_Description of the task:_
Stop at the line containing "op=new; now=Teddybär (grau);": repeat exactly every line of the entries below from the first up to it, plus that line, with pictures omitted.

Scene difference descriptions
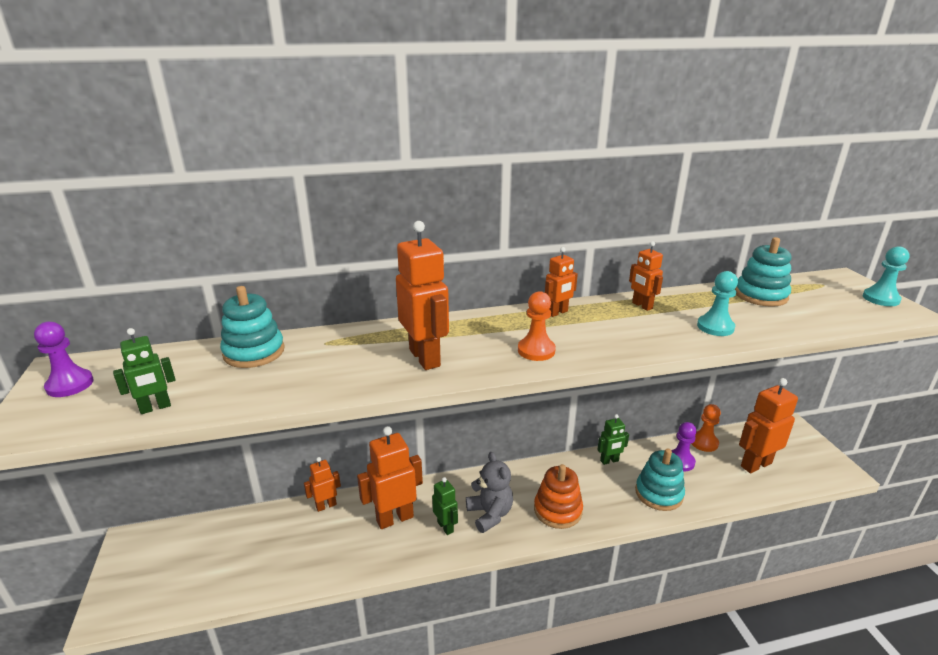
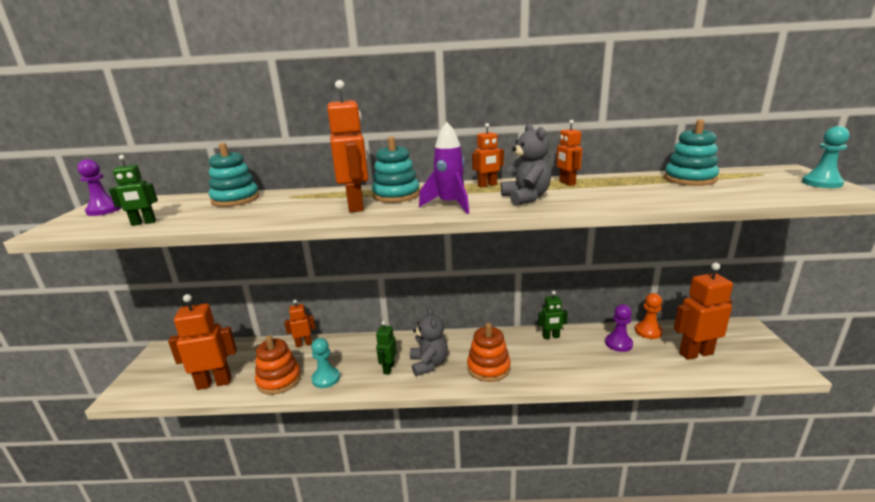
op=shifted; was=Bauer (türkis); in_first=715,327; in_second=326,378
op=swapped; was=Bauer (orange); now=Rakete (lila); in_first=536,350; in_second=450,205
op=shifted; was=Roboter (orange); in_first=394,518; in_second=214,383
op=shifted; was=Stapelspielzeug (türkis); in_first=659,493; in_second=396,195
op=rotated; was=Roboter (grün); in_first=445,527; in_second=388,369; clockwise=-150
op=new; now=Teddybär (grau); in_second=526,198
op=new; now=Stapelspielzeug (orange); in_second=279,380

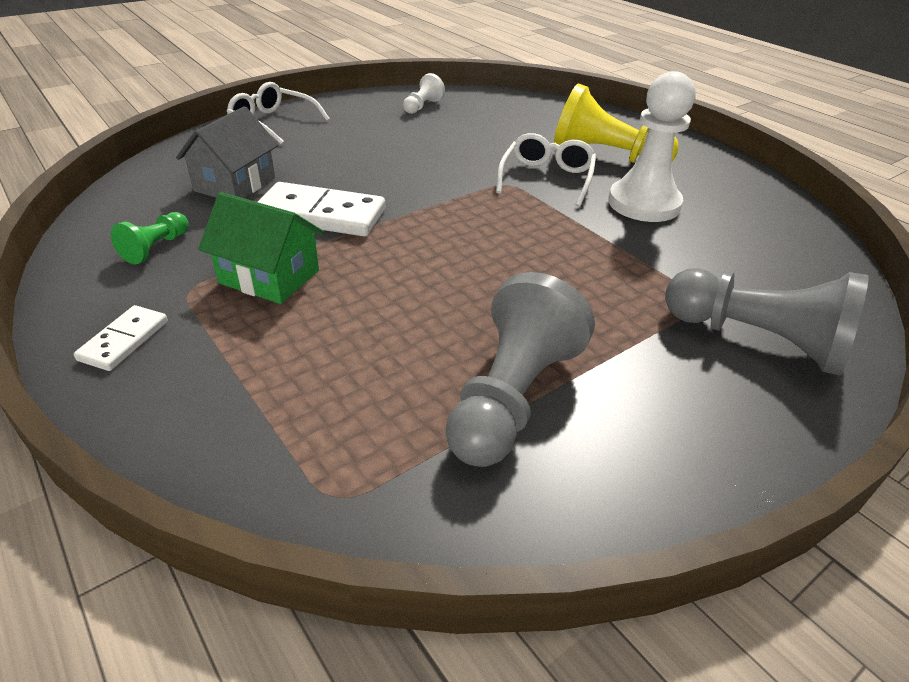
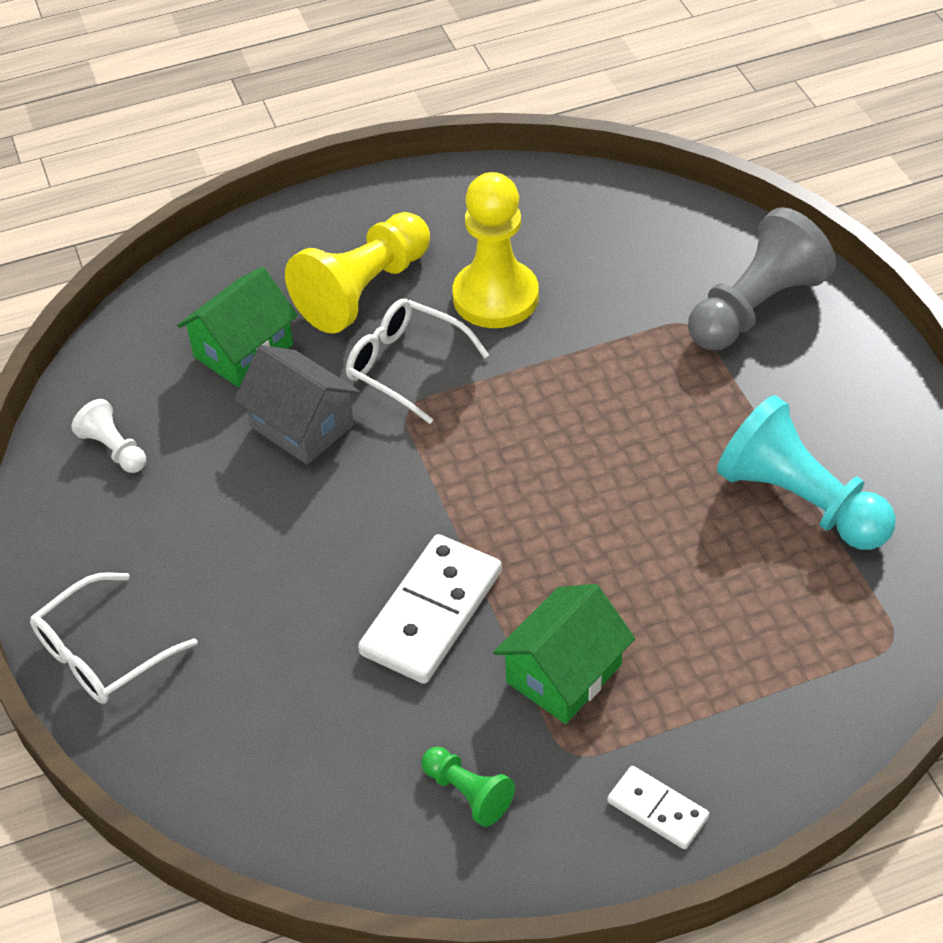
op=repainted; was=Bauer (weiß); now=Bauer (gelb); in_first=644,203; in_second=495,297
op=shifted; was=Haus (grau); in_first=235,184; in_second=302,426
op=repainted; was=Bauer (grau); now=Bauer (türkis); in_first=511,397; in_second=800,501
op=new; now=Haus (grün); in_second=243,351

_Solved exercise:_
op=shifted; was=Bauer (türkis); in_first=715,327; in_second=326,378
op=swapped; was=Bauer (orange); now=Rakete (lila); in_first=536,350; in_second=450,205
op=shifted; was=Roboter (orange); in_first=394,518; in_second=214,383
op=shifted; was=Stapelspielzeug (türkis); in_first=659,493; in_second=396,195
op=rotated; was=Roboter (grün); in_first=445,527; in_second=388,369; clockwise=-150
op=new; now=Teddybär (grau); in_second=526,198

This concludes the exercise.